**What the exercise asks**
Write the full listing out again, word for word, but omit the pictures.

**Source information**
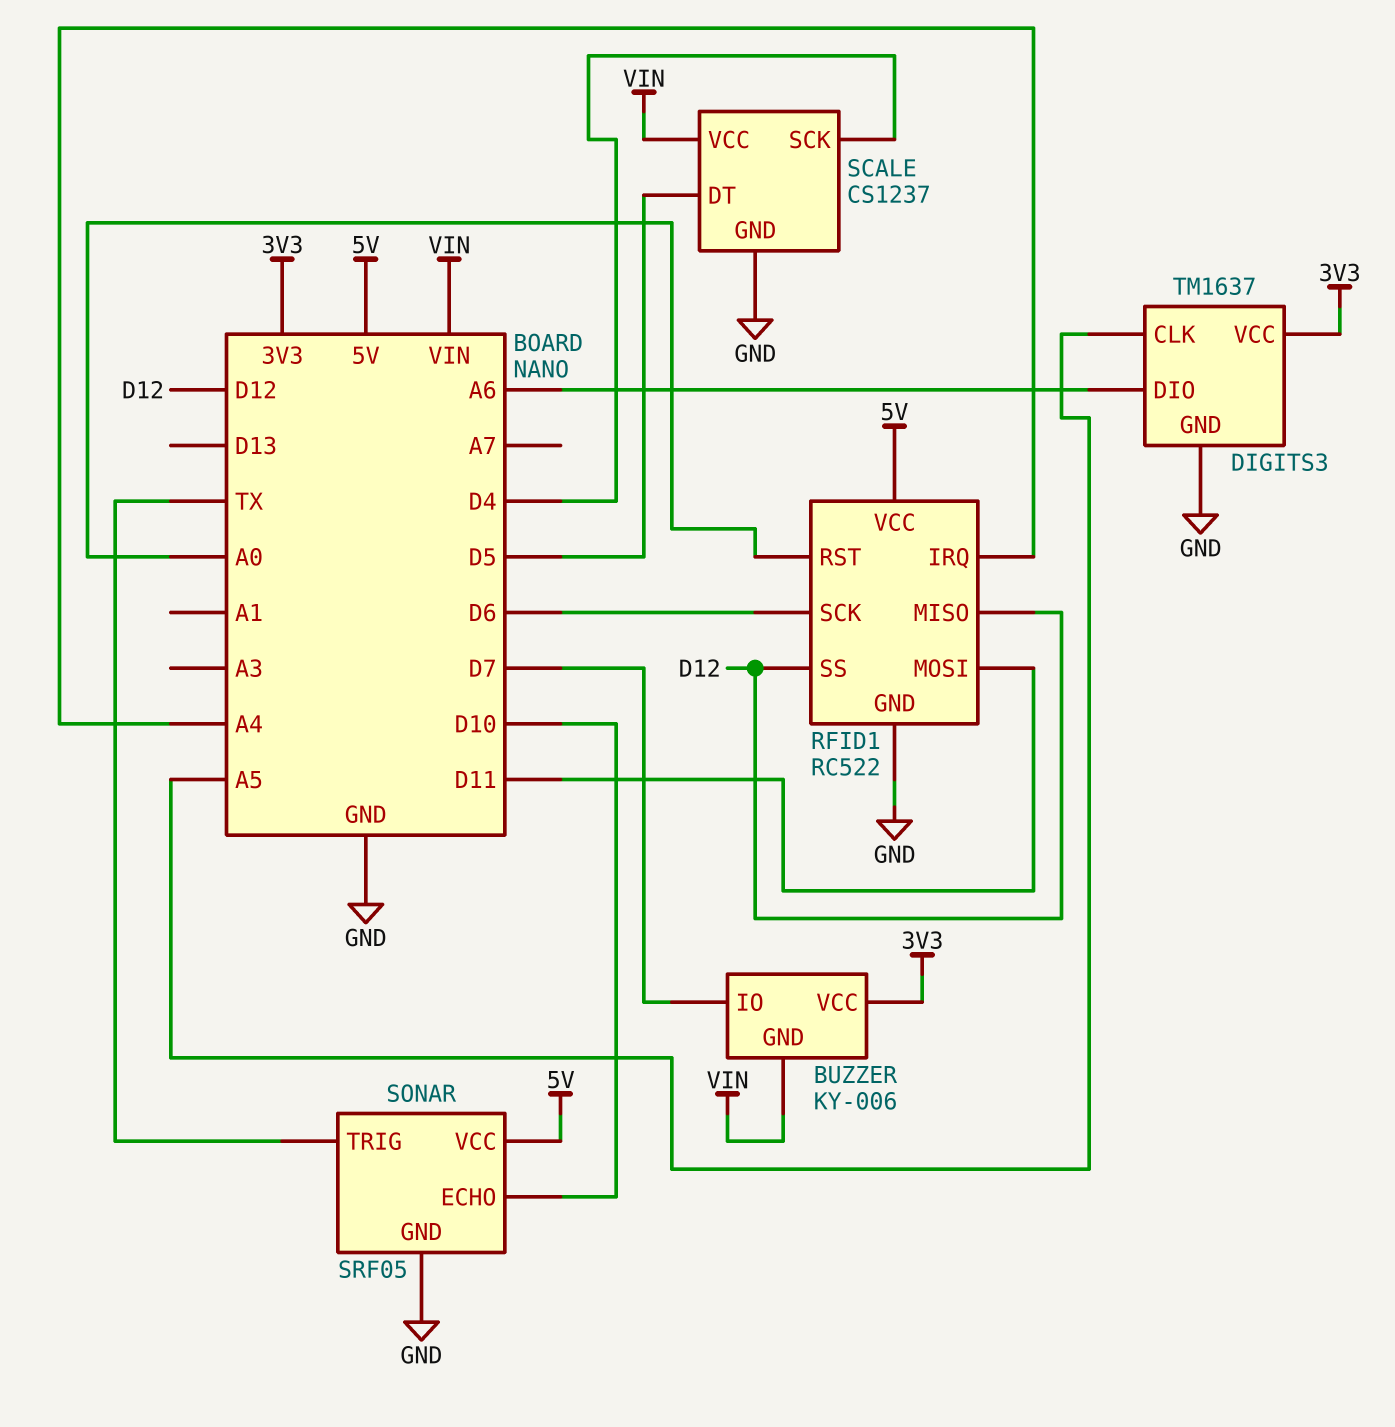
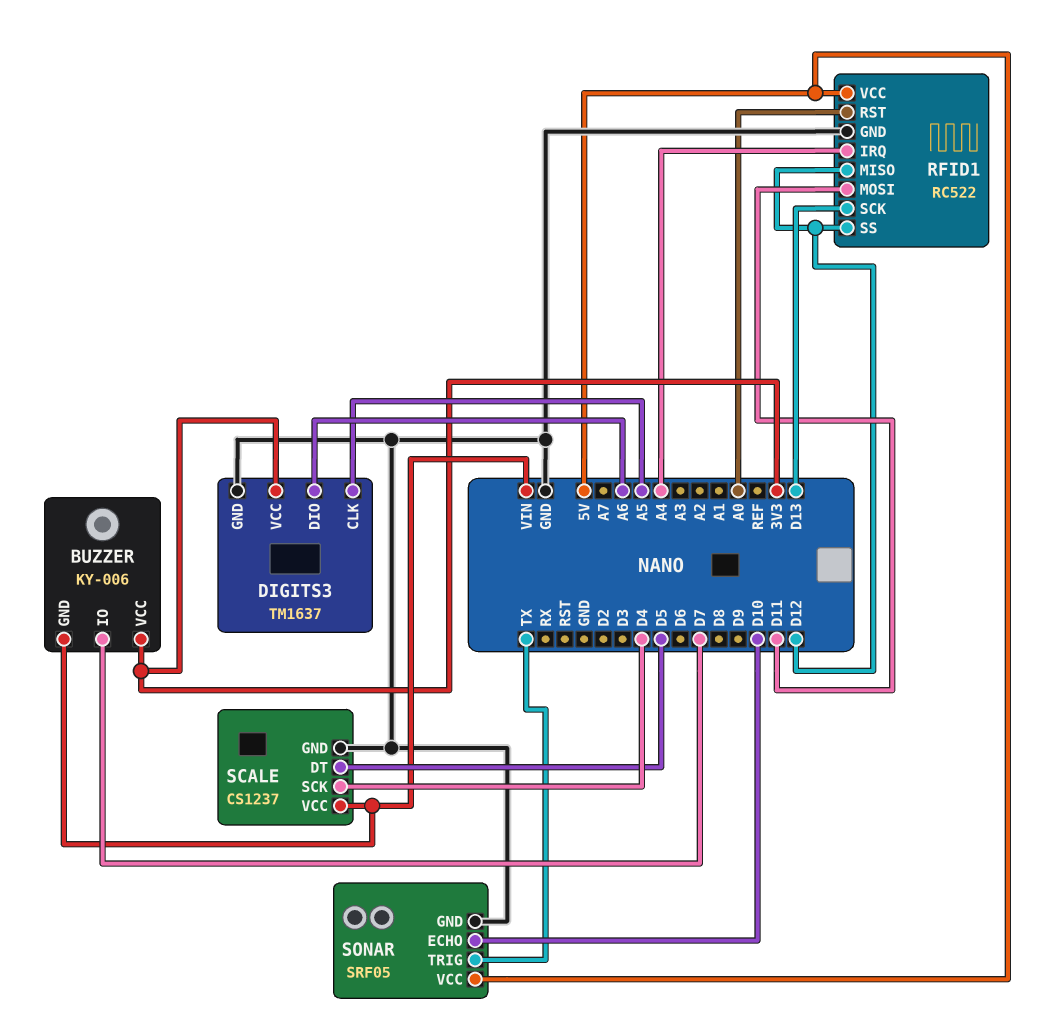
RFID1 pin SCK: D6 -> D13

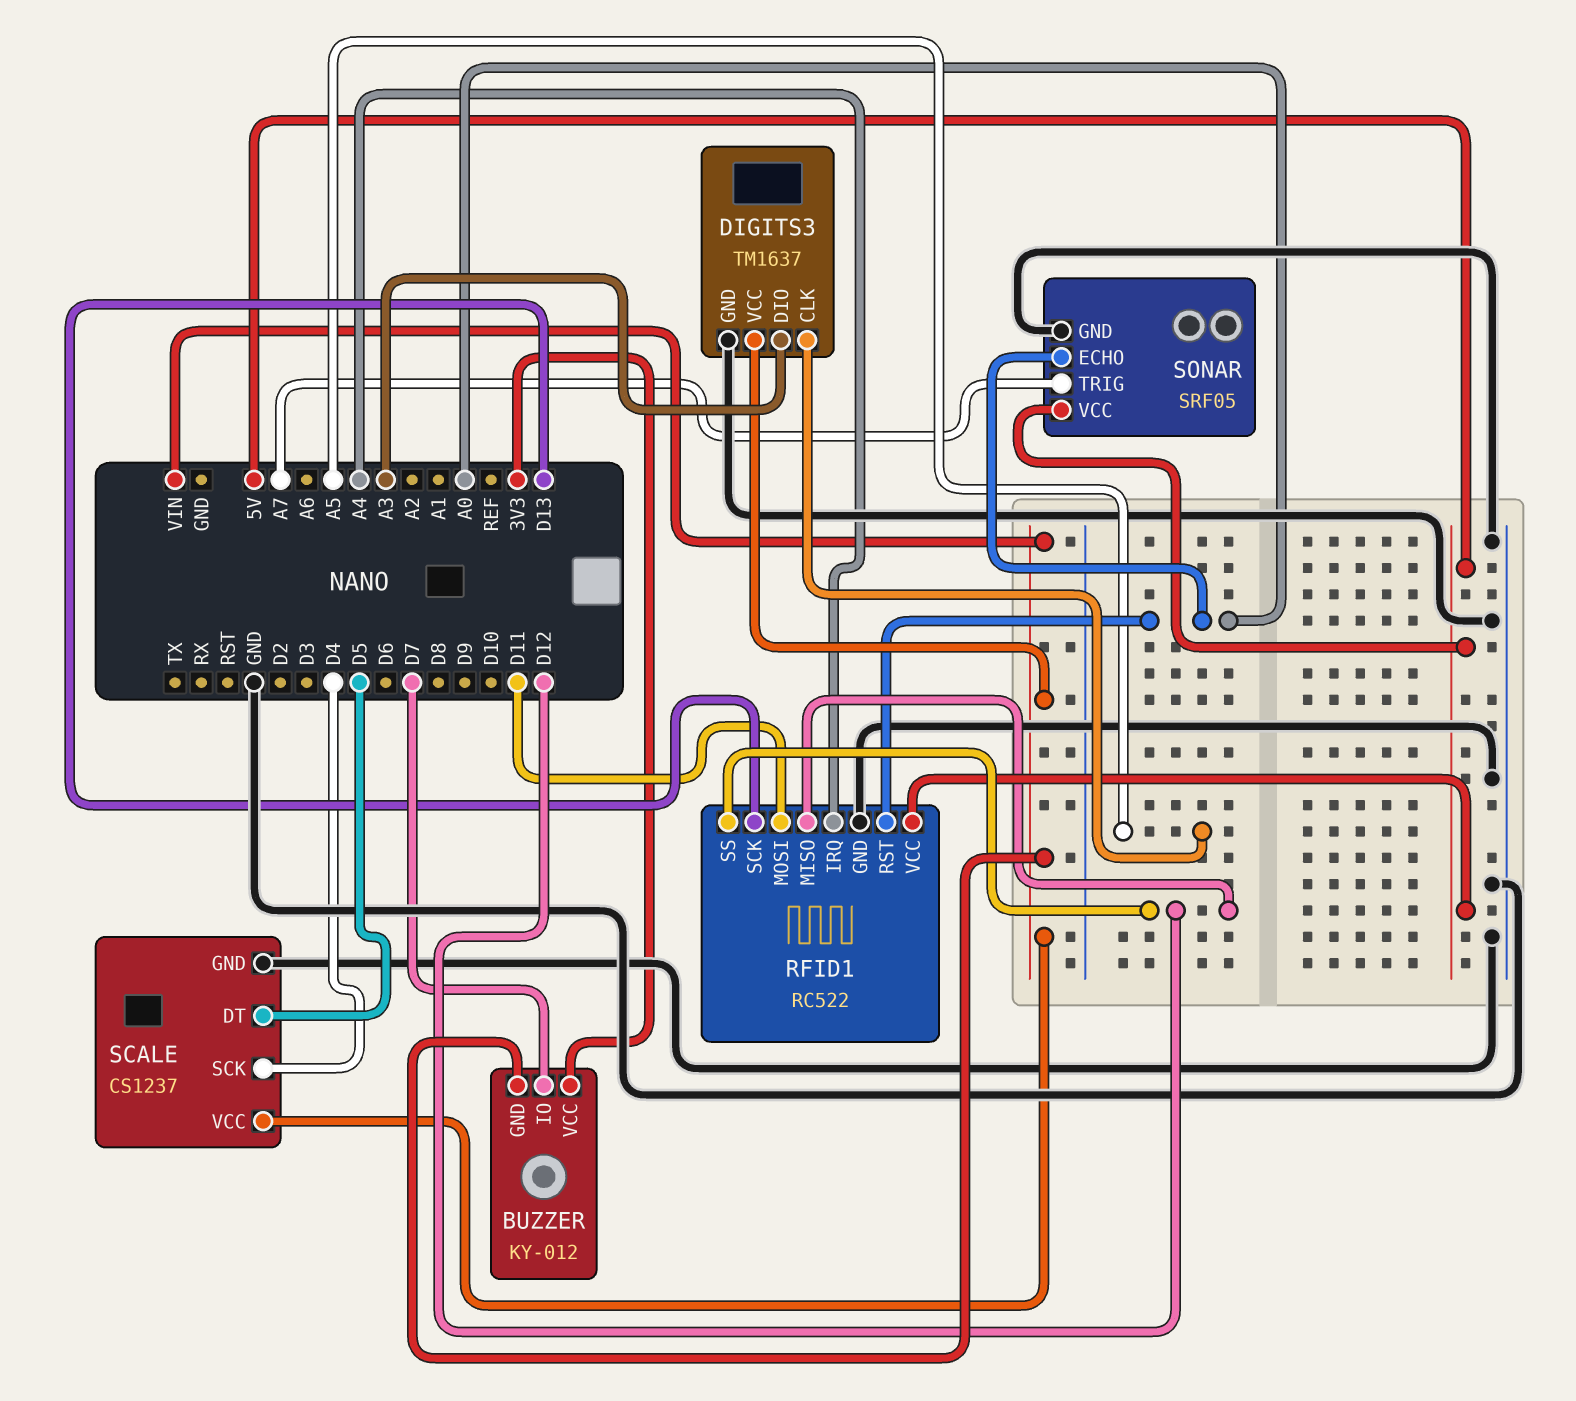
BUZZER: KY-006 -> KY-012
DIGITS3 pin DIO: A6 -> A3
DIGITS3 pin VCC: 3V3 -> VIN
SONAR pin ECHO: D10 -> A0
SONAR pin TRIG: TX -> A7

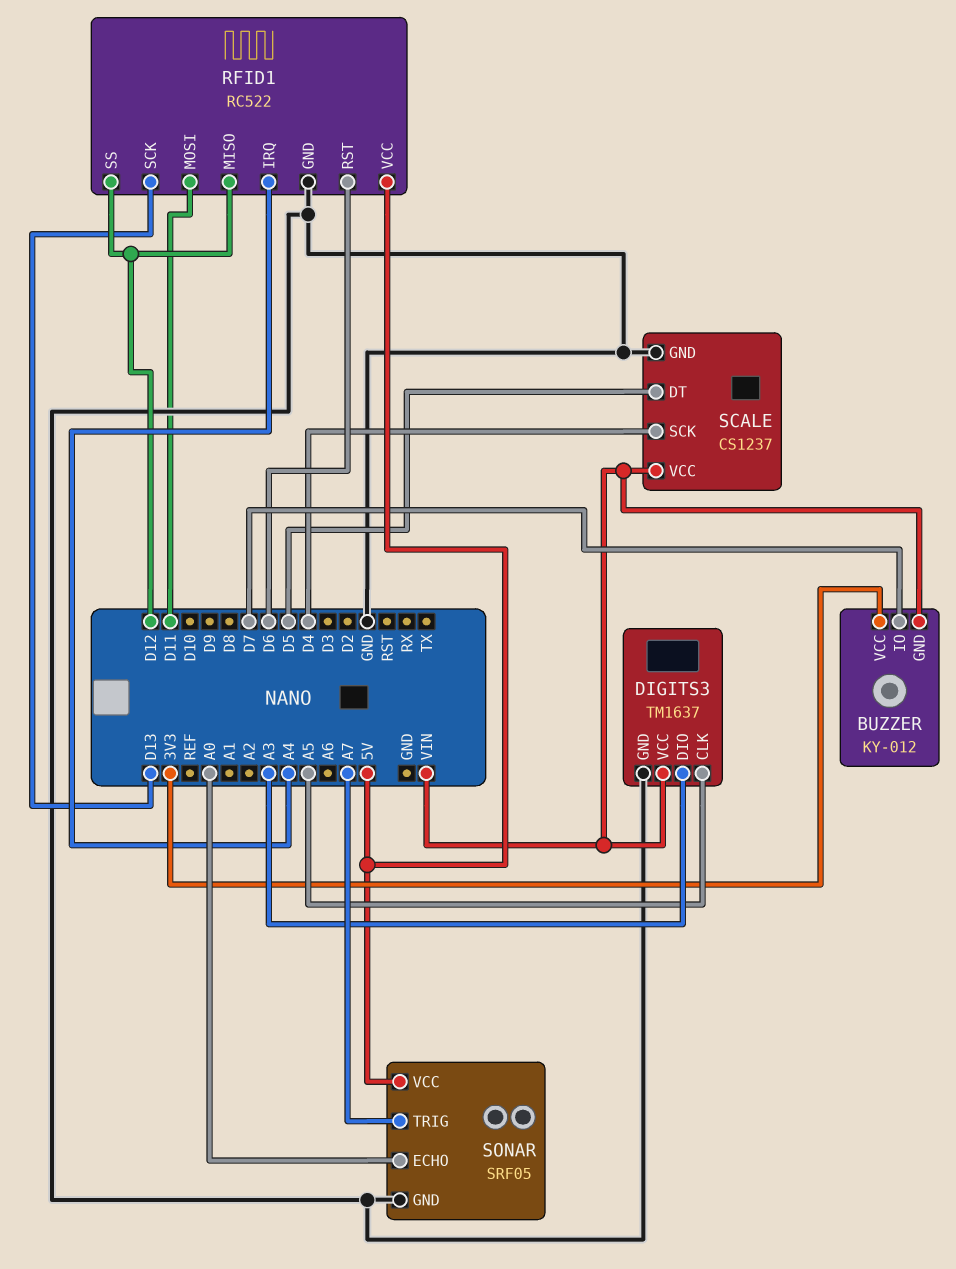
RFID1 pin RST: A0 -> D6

**Answer to the exercise**
RFID1 pin SCK: D6 -> D13

BUZZER: KY-006 -> KY-012
DIGITS3 pin DIO: A6 -> A3
DIGITS3 pin VCC: 3V3 -> VIN
SONAR pin ECHO: D10 -> A0
SONAR pin TRIG: TX -> A7

RFID1 pin RST: A0 -> D6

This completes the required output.